> [INPUT DATA]

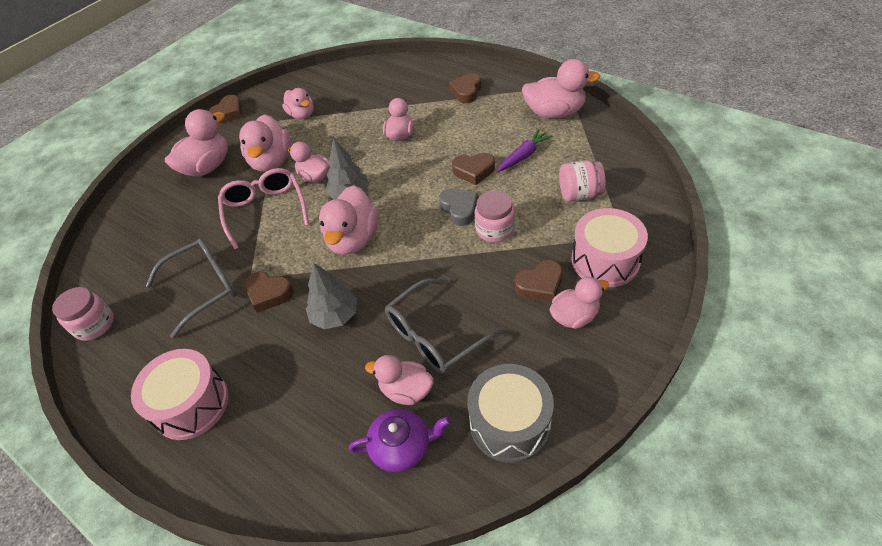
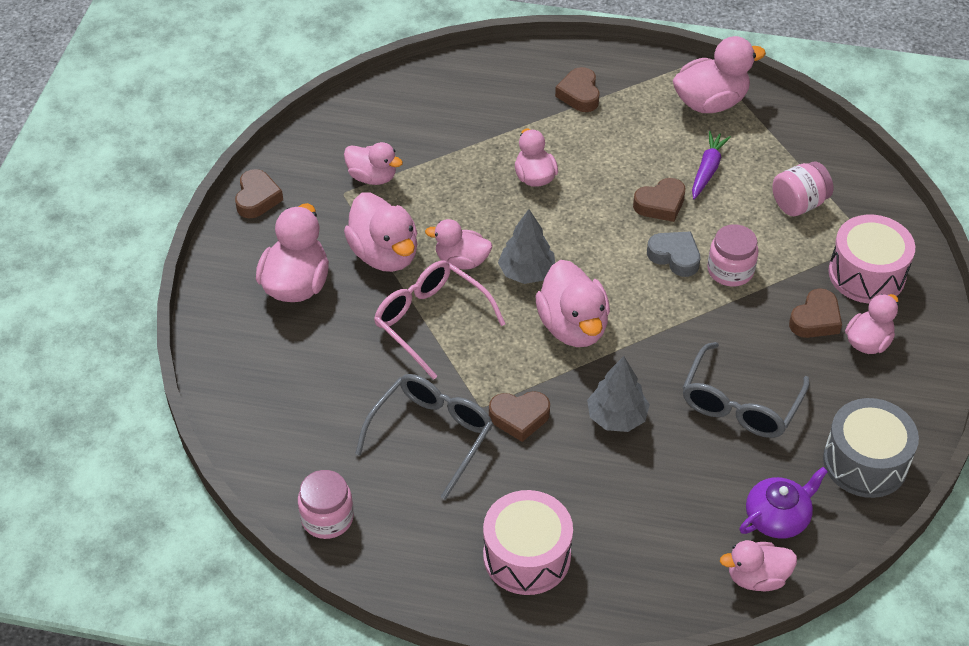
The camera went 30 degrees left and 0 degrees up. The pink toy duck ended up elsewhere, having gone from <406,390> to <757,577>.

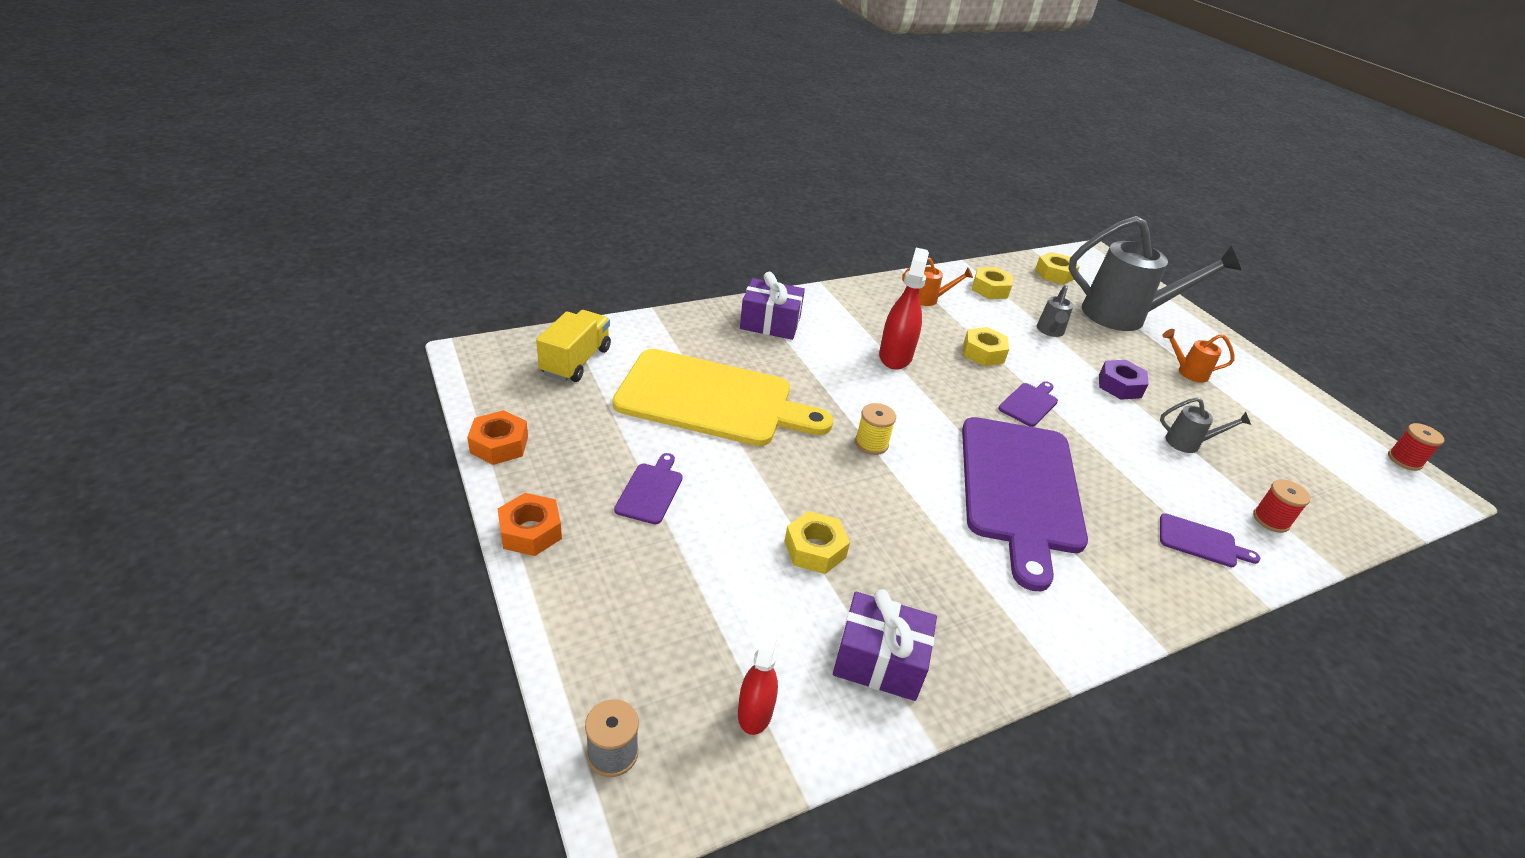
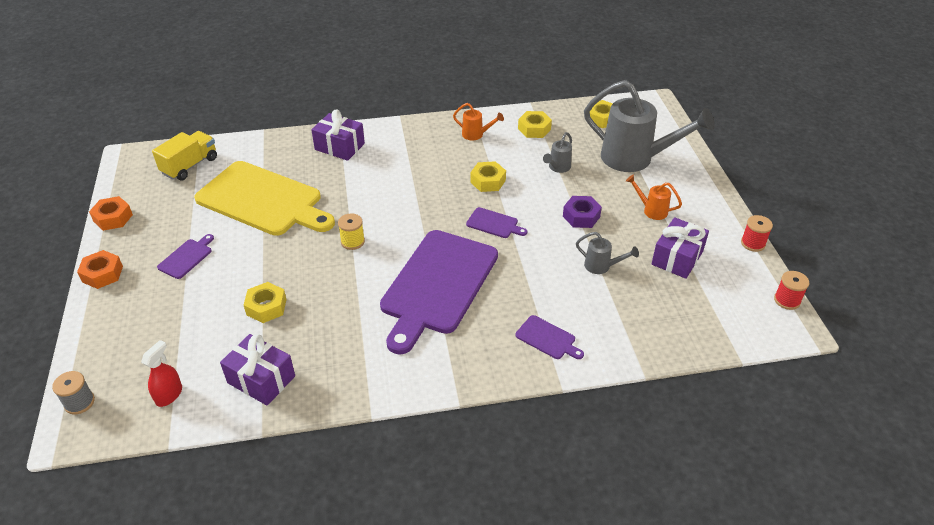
The camera went 20 degrees right and 5 degrees up. The violet bread board at <1029,403> ended up facing another way, 60 degrees clockwise from before. The second view gained the violet wrapped gift at <677,258>. The crimson spool ended up elsewhere, having gone from <1271,520> to <753,243>. The second view lost the crimson sprayer at <895,356>.

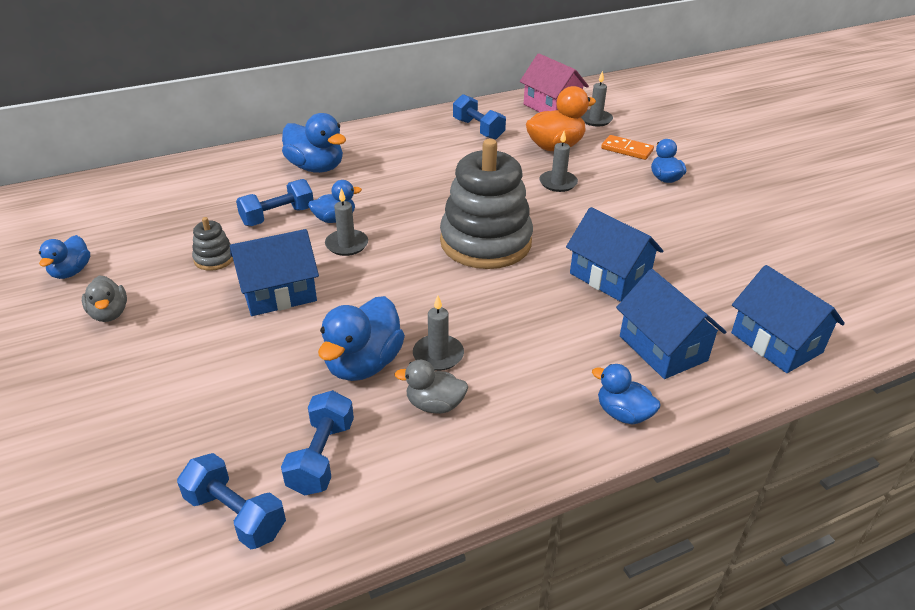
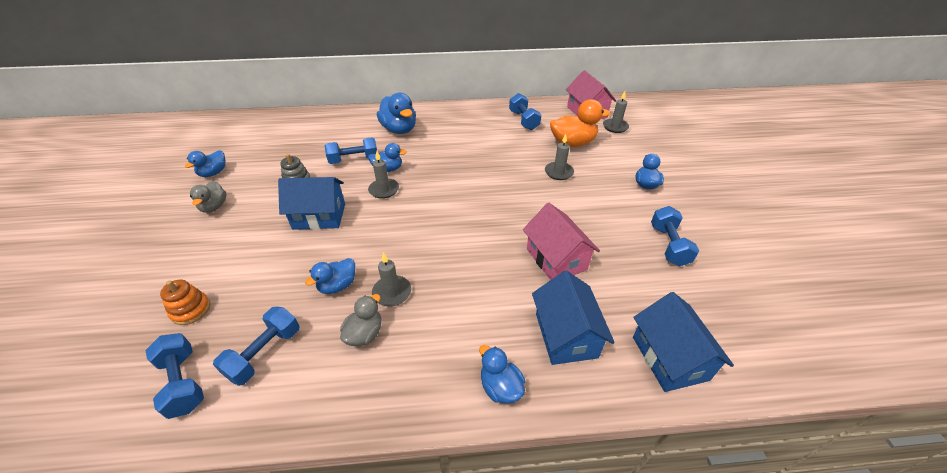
The camera went 20 degrees right and 5 degrees up. The second view gained the orange stacking rings at <191,310>. The size of the cobalt toy duck at <363,364> changed by a factor of 0.60. The gray toy duck at <434,405> ended up facing another way, 90 degrees clockwise from before. What was the cobalt cottage at <609,276> turned into the pink cottage at <556,259>. The second view gained the cobalt dumbbell at <668,245>. The second view lost the gray stacking rings at <485,242>. The second view lost the orange domino tile at <627,149>.

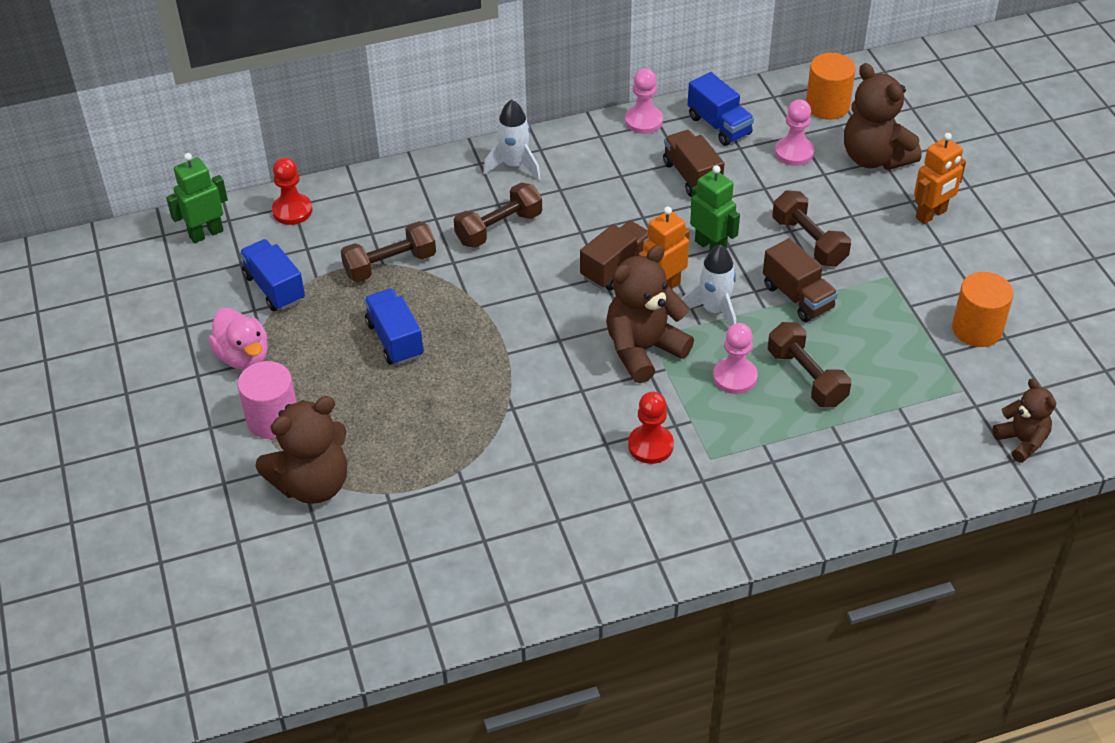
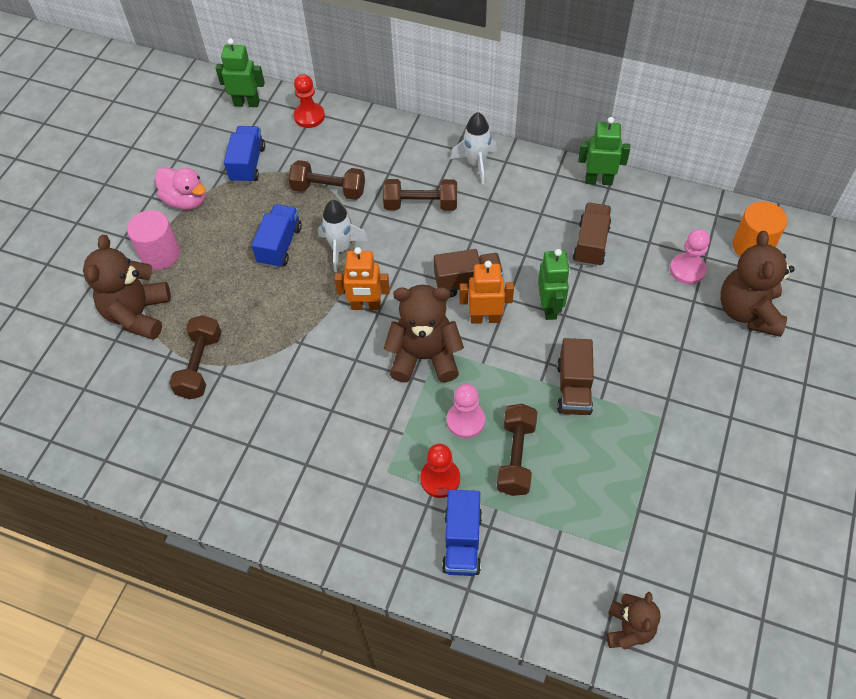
The camera went 40 degrees right and 10 degrees up. The dark brown stuffed bear at <313,484> ended up facing another way, 90 degrees clockwise from before. The pink toy duck at <243,356> ended up facing another way, 60 degrees counterclockwise from before. The dark brown dumbbell ended up elsewhere, having gone from <809,241> to <200,365>. The snow-white toy rocket ended up elsewhere, having gone from <714,310> to <340,249>. The orange robot figure ended up elsewhere, having gone from <931,215> to <366,306>. The crimson chess pawn ended up elsewhere, having gone from <650,445> to <440,479>. The cobalt truck ended up elsewhere, having gone from <719,125> to <462,542>. Where the pink chess pawn stood at <643,121>, the leaf-green robot figure came to stand at <598,180>. The second view lost the orange cylinder at <977,329>.

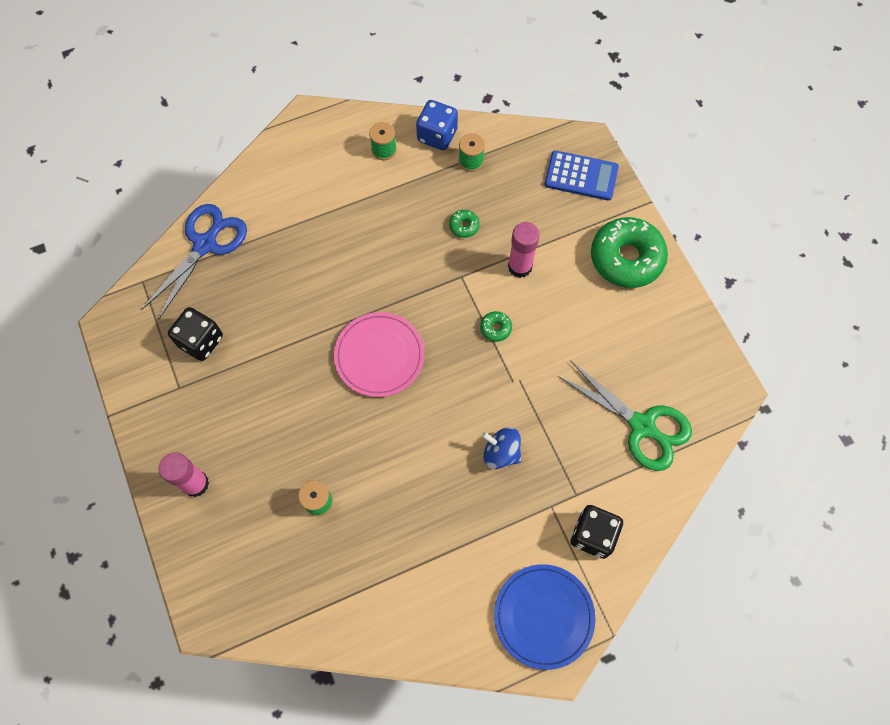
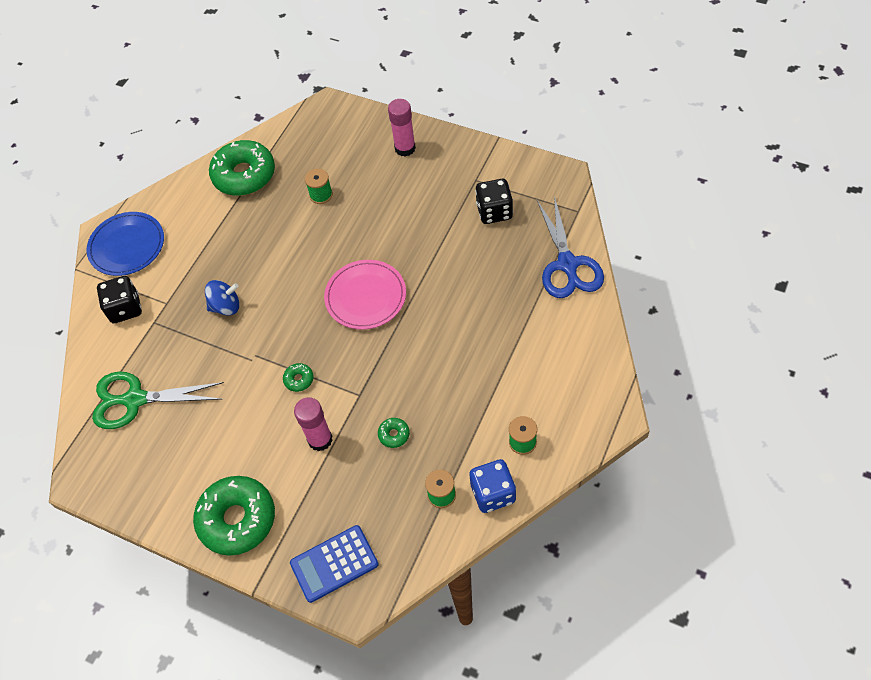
The camera went 145 degrees right and 10 degrees down. The second view gained the leaf-green glazed donut at <244,175>.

> [TASK TO COMPLETE] Please find the lines in the data that contain the word "duck" and copy them.

> [REPLY]
The camera went 30 degrees left and 0 degrees up. The pink toy duck ended up elsewhere, having gone from <406,390> to <757,577>.
The camera went 20 degrees right and 5 degrees up. The second view gained the orange stacking rings at <191,310>. The size of the cobalt toy duck at <363,364> changed by a factor of 0.60. The gray toy duck at <434,405> ended up facing another way, 90 degrees clockwise from before. What was the cobalt cottage at <609,276> turned into the pink cottage at <556,259>. The second view gained the cobalt dumbbell at <668,245>. The second view lost the gray stacking rings at <485,242>. The second view lost the orange domino tile at <627,149>.
The camera went 40 degrees right and 10 degrees up. The dark brown stuffed bear at <313,484> ended up facing another way, 90 degrees clockwise from before. The pink toy duck at <243,356> ended up facing another way, 60 degrees counterclockwise from before. The dark brown dumbbell ended up elsewhere, having gone from <809,241> to <200,365>. The snow-white toy rocket ended up elsewhere, having gone from <714,310> to <340,249>. The orange robot figure ended up elsewhere, having gone from <931,215> to <366,306>. The crimson chess pawn ended up elsewhere, having gone from <650,445> to <440,479>. The cobalt truck ended up elsewhere, having gone from <719,125> to <462,542>. Where the pink chess pawn stood at <643,121>, the leaf-green robot figure came to stand at <598,180>. The second view lost the orange cylinder at <977,329>.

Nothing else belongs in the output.